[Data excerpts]
* * * * *
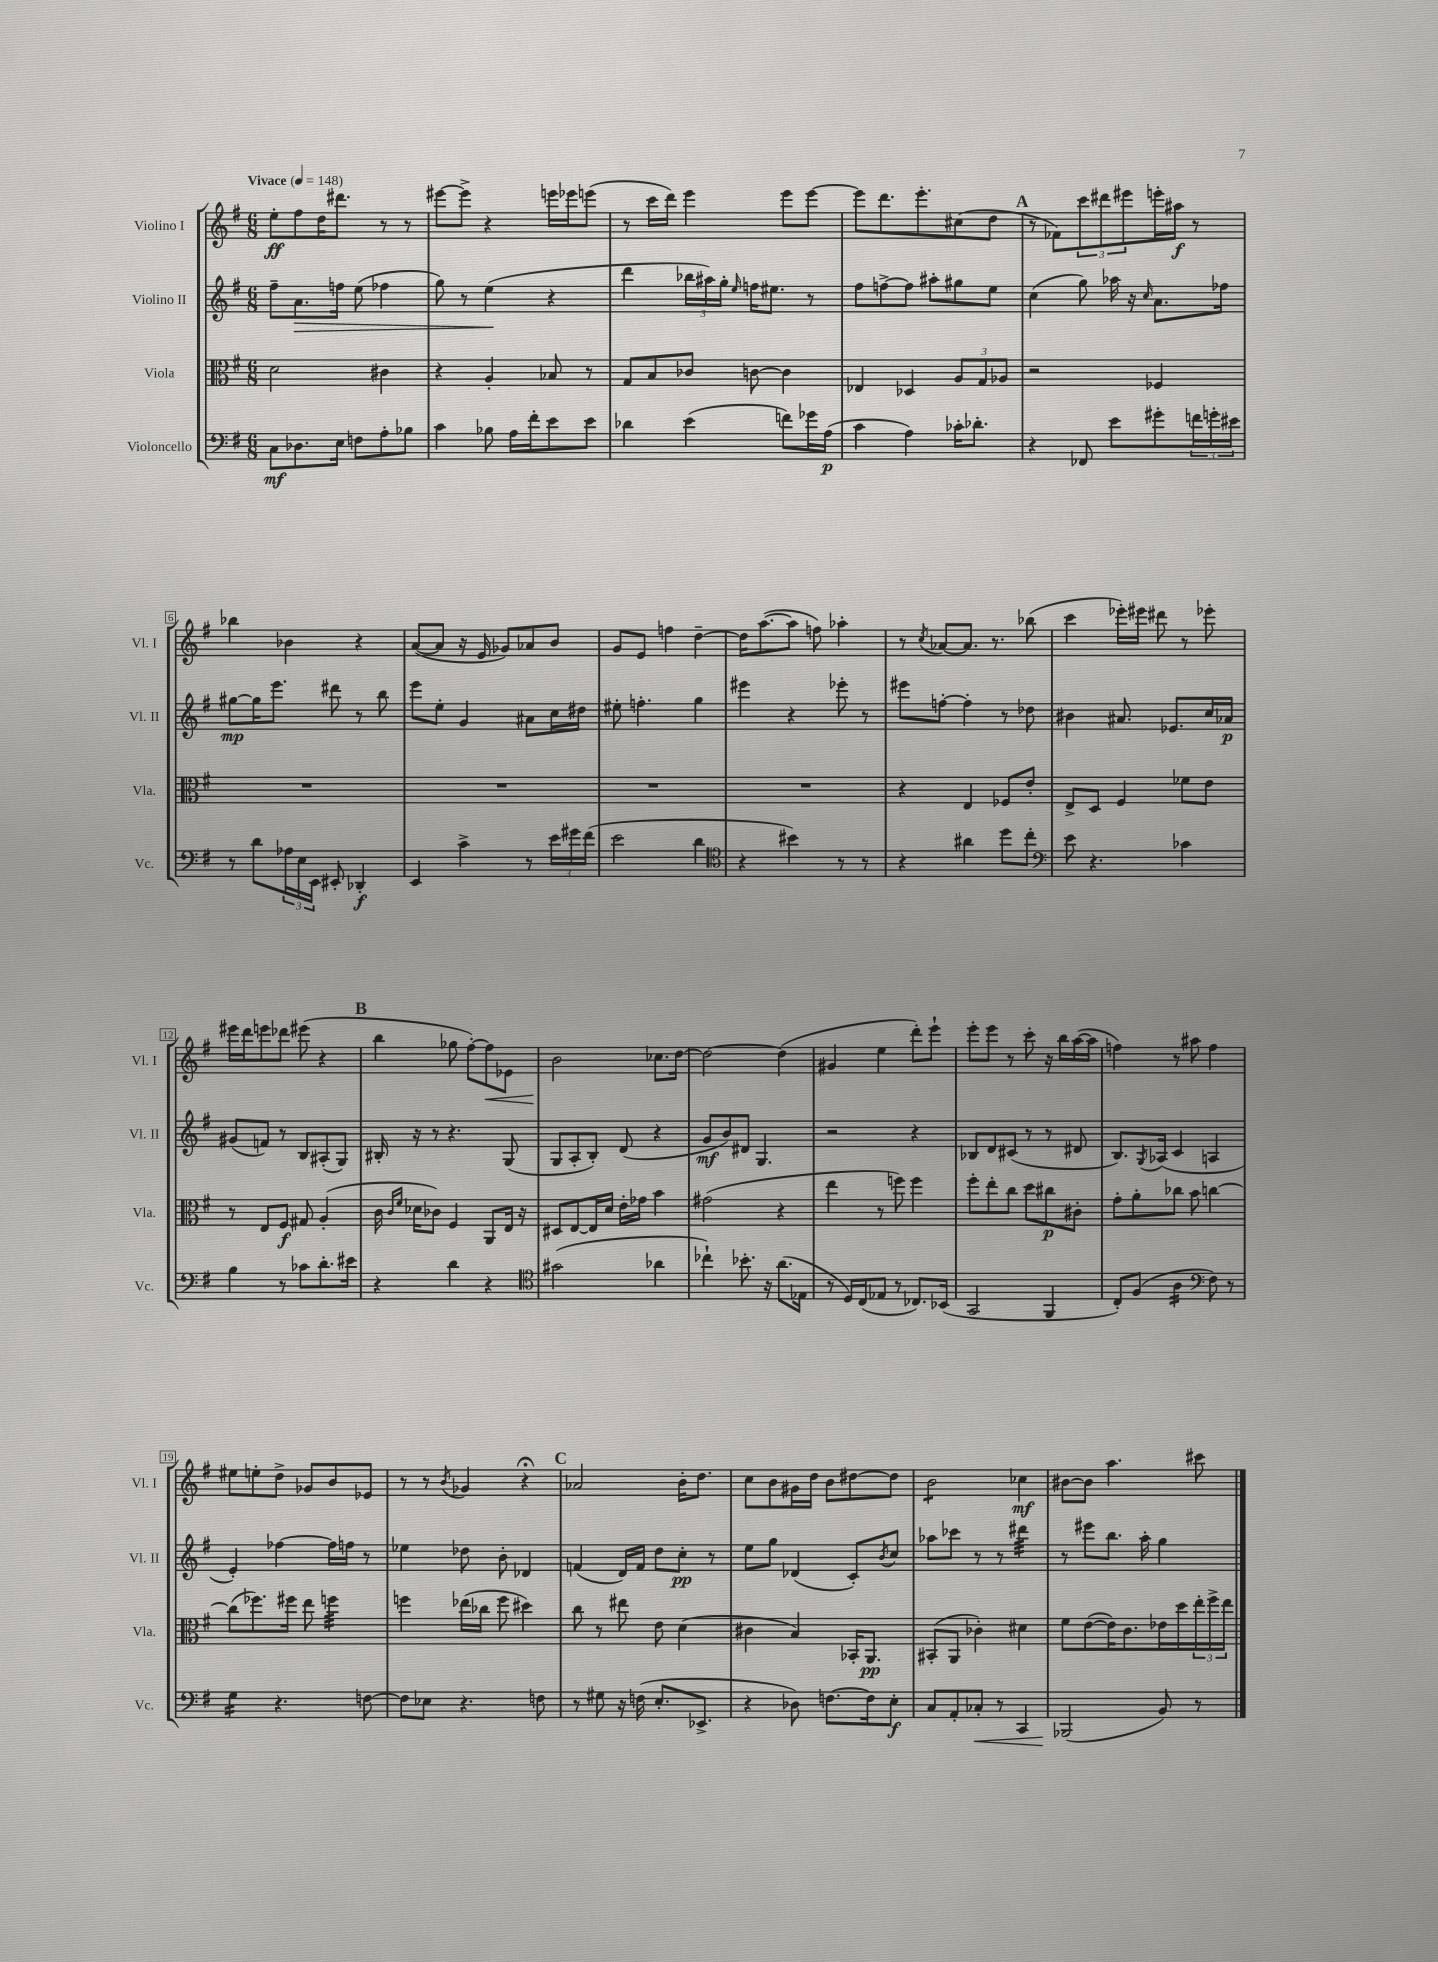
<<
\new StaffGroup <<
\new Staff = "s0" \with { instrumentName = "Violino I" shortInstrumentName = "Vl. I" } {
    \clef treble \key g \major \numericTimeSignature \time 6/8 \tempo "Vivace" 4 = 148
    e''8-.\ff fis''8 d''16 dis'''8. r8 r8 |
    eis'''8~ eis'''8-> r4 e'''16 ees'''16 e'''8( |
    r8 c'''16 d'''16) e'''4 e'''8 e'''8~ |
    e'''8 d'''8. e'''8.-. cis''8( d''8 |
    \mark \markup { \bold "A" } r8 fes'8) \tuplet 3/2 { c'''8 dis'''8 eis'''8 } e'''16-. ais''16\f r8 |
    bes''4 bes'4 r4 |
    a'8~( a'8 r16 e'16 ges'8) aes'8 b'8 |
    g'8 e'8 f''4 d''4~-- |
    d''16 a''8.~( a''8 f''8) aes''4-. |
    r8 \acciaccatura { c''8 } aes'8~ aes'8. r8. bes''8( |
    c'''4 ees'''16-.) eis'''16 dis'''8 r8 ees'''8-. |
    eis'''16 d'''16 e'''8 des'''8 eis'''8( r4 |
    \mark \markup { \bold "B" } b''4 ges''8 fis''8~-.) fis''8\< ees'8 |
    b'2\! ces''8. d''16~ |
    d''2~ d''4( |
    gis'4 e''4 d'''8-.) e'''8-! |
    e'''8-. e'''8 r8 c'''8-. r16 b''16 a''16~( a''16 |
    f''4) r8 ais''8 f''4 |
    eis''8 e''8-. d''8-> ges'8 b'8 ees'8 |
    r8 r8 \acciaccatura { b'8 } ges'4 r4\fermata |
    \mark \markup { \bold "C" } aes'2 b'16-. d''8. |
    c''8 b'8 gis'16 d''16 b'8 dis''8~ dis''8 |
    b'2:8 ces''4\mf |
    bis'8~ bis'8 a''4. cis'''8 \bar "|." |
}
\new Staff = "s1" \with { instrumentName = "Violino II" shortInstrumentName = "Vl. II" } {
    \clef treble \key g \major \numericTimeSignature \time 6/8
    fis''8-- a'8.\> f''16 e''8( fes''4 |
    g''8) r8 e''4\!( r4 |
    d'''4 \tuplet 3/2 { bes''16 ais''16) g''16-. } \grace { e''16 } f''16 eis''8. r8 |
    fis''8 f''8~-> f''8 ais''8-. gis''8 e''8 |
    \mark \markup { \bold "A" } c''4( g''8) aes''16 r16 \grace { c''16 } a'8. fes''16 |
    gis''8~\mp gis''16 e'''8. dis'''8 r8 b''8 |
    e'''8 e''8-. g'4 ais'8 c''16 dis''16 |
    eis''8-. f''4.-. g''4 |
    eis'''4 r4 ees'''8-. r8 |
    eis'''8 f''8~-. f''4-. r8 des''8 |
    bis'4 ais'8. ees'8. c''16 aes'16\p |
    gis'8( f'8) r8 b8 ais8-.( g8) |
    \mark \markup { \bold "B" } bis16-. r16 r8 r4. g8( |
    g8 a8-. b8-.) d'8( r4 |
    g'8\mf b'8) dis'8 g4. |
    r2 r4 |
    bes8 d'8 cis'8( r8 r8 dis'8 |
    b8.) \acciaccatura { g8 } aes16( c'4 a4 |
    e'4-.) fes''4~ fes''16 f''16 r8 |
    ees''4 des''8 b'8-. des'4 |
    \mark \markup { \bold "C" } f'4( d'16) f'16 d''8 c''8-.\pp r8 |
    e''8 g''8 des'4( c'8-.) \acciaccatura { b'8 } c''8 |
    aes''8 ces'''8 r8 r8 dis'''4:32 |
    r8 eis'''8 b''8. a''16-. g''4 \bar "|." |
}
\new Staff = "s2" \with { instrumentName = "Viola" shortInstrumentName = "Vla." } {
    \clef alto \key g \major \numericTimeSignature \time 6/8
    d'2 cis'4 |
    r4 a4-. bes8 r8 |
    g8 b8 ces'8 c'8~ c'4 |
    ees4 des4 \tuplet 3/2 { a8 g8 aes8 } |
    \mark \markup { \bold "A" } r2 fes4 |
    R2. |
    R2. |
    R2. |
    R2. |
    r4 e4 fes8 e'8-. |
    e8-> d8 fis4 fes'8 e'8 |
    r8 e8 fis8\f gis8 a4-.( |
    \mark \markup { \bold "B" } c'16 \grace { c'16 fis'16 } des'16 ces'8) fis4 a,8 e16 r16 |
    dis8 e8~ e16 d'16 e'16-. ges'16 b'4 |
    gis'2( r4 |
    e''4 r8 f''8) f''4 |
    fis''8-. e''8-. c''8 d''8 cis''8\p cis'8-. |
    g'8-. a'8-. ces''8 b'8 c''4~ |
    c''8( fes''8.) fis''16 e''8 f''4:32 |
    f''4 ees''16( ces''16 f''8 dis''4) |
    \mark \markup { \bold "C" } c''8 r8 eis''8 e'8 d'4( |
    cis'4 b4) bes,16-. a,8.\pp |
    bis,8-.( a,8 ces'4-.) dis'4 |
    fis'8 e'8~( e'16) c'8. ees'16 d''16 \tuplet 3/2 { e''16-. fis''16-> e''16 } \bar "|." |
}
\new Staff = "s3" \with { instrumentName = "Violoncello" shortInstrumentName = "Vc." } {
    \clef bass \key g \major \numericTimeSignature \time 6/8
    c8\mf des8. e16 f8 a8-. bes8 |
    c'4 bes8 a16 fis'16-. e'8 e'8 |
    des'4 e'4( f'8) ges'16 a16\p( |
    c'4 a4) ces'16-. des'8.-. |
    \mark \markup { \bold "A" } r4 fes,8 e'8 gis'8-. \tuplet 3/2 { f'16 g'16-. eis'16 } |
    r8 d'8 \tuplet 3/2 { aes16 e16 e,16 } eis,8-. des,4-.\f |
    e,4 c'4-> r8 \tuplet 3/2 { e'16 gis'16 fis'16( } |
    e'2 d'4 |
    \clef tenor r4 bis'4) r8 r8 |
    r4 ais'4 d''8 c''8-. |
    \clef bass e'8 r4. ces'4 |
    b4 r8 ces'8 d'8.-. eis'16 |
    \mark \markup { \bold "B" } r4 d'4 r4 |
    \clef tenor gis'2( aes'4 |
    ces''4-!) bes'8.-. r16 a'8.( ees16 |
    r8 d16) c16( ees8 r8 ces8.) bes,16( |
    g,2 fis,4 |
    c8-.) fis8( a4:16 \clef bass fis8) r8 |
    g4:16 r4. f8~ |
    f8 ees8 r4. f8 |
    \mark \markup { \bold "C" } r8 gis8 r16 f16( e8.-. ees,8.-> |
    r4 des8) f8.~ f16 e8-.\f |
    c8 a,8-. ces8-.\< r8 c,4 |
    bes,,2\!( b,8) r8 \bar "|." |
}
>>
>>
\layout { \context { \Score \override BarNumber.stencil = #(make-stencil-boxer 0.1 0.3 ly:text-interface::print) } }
* * * * *
▶ [WHAT IS NEEDED] Could you update the part of the entries that runs from their start through the line containing "b'2:8 ces''4\mf |", replacing "Vivace" with "Allegro" and keeping everything else the same? Leave the pictures out of your answer.

▶ [COMPLETE ANSWER]
<<
\new StaffGroup <<
\new Staff = "s0" \with { instrumentName = "Violino I" shortInstrumentName = "Vl. I" } {
    \clef treble \key g \major \numericTimeSignature \time 6/8 \tempo "Allegro" 4 = 148
    e''8-.\ff fis''8 d''16 dis'''8. r8 r8 |
    eis'''8~ eis'''8-> r4 e'''16 ees'''16 e'''8( |
    r8 c'''16 d'''16) e'''4 e'''8 e'''8~ |
    e'''8 d'''8. e'''8.-. cis''8( d''8 |
    \mark \markup { \bold "A" } r8 fes'8) \tuplet 3/2 { c'''8 dis'''8 eis'''8 } e'''16-. ais''16\f r8 |
    bes''4 bes'4 r4 |
    a'8~( a'8 r16 e'16 ges'8) aes'8 b'8 |
    g'8 e'8 f''4 d''4~-- |
    d''16 a''8.~( a''8 f''8) aes''4-. |
    r8 \acciaccatura { c''8 } aes'8~ aes'8. r8. bes''8( |
    c'''4 ees'''16-.) eis'''16 dis'''8 r8 ees'''8-. |
    eis'''16 d'''16 e'''8 des'''8 eis'''8( r4 |
    \mark \markup { \bold "B" } b''4 ges''8 fis''8~-.) fis''8\< ees'8 |
    b'2\! ces''8. d''16~ |
    d''2~ d''4( |
    gis'4 e''4 d'''8-.) e'''8-! |
    e'''8-. e'''8 r8 c'''8-. r16 b''16 a''16~( a''16 |
    f''4) r8 ais''8 f''4 |
    eis''8 e''8-. d''8-> ges'8 b'8 ees'8 |
    r8 r8 \acciaccatura { b'8 } ges'4 r4\fermata |
    \mark \markup { \bold "C" } aes'2 b'16-. d''8. |
    c''8 b'8 gis'16 d''16 b'8 dis''8~ dis''8 |
    b'2:8 ces''4\mf |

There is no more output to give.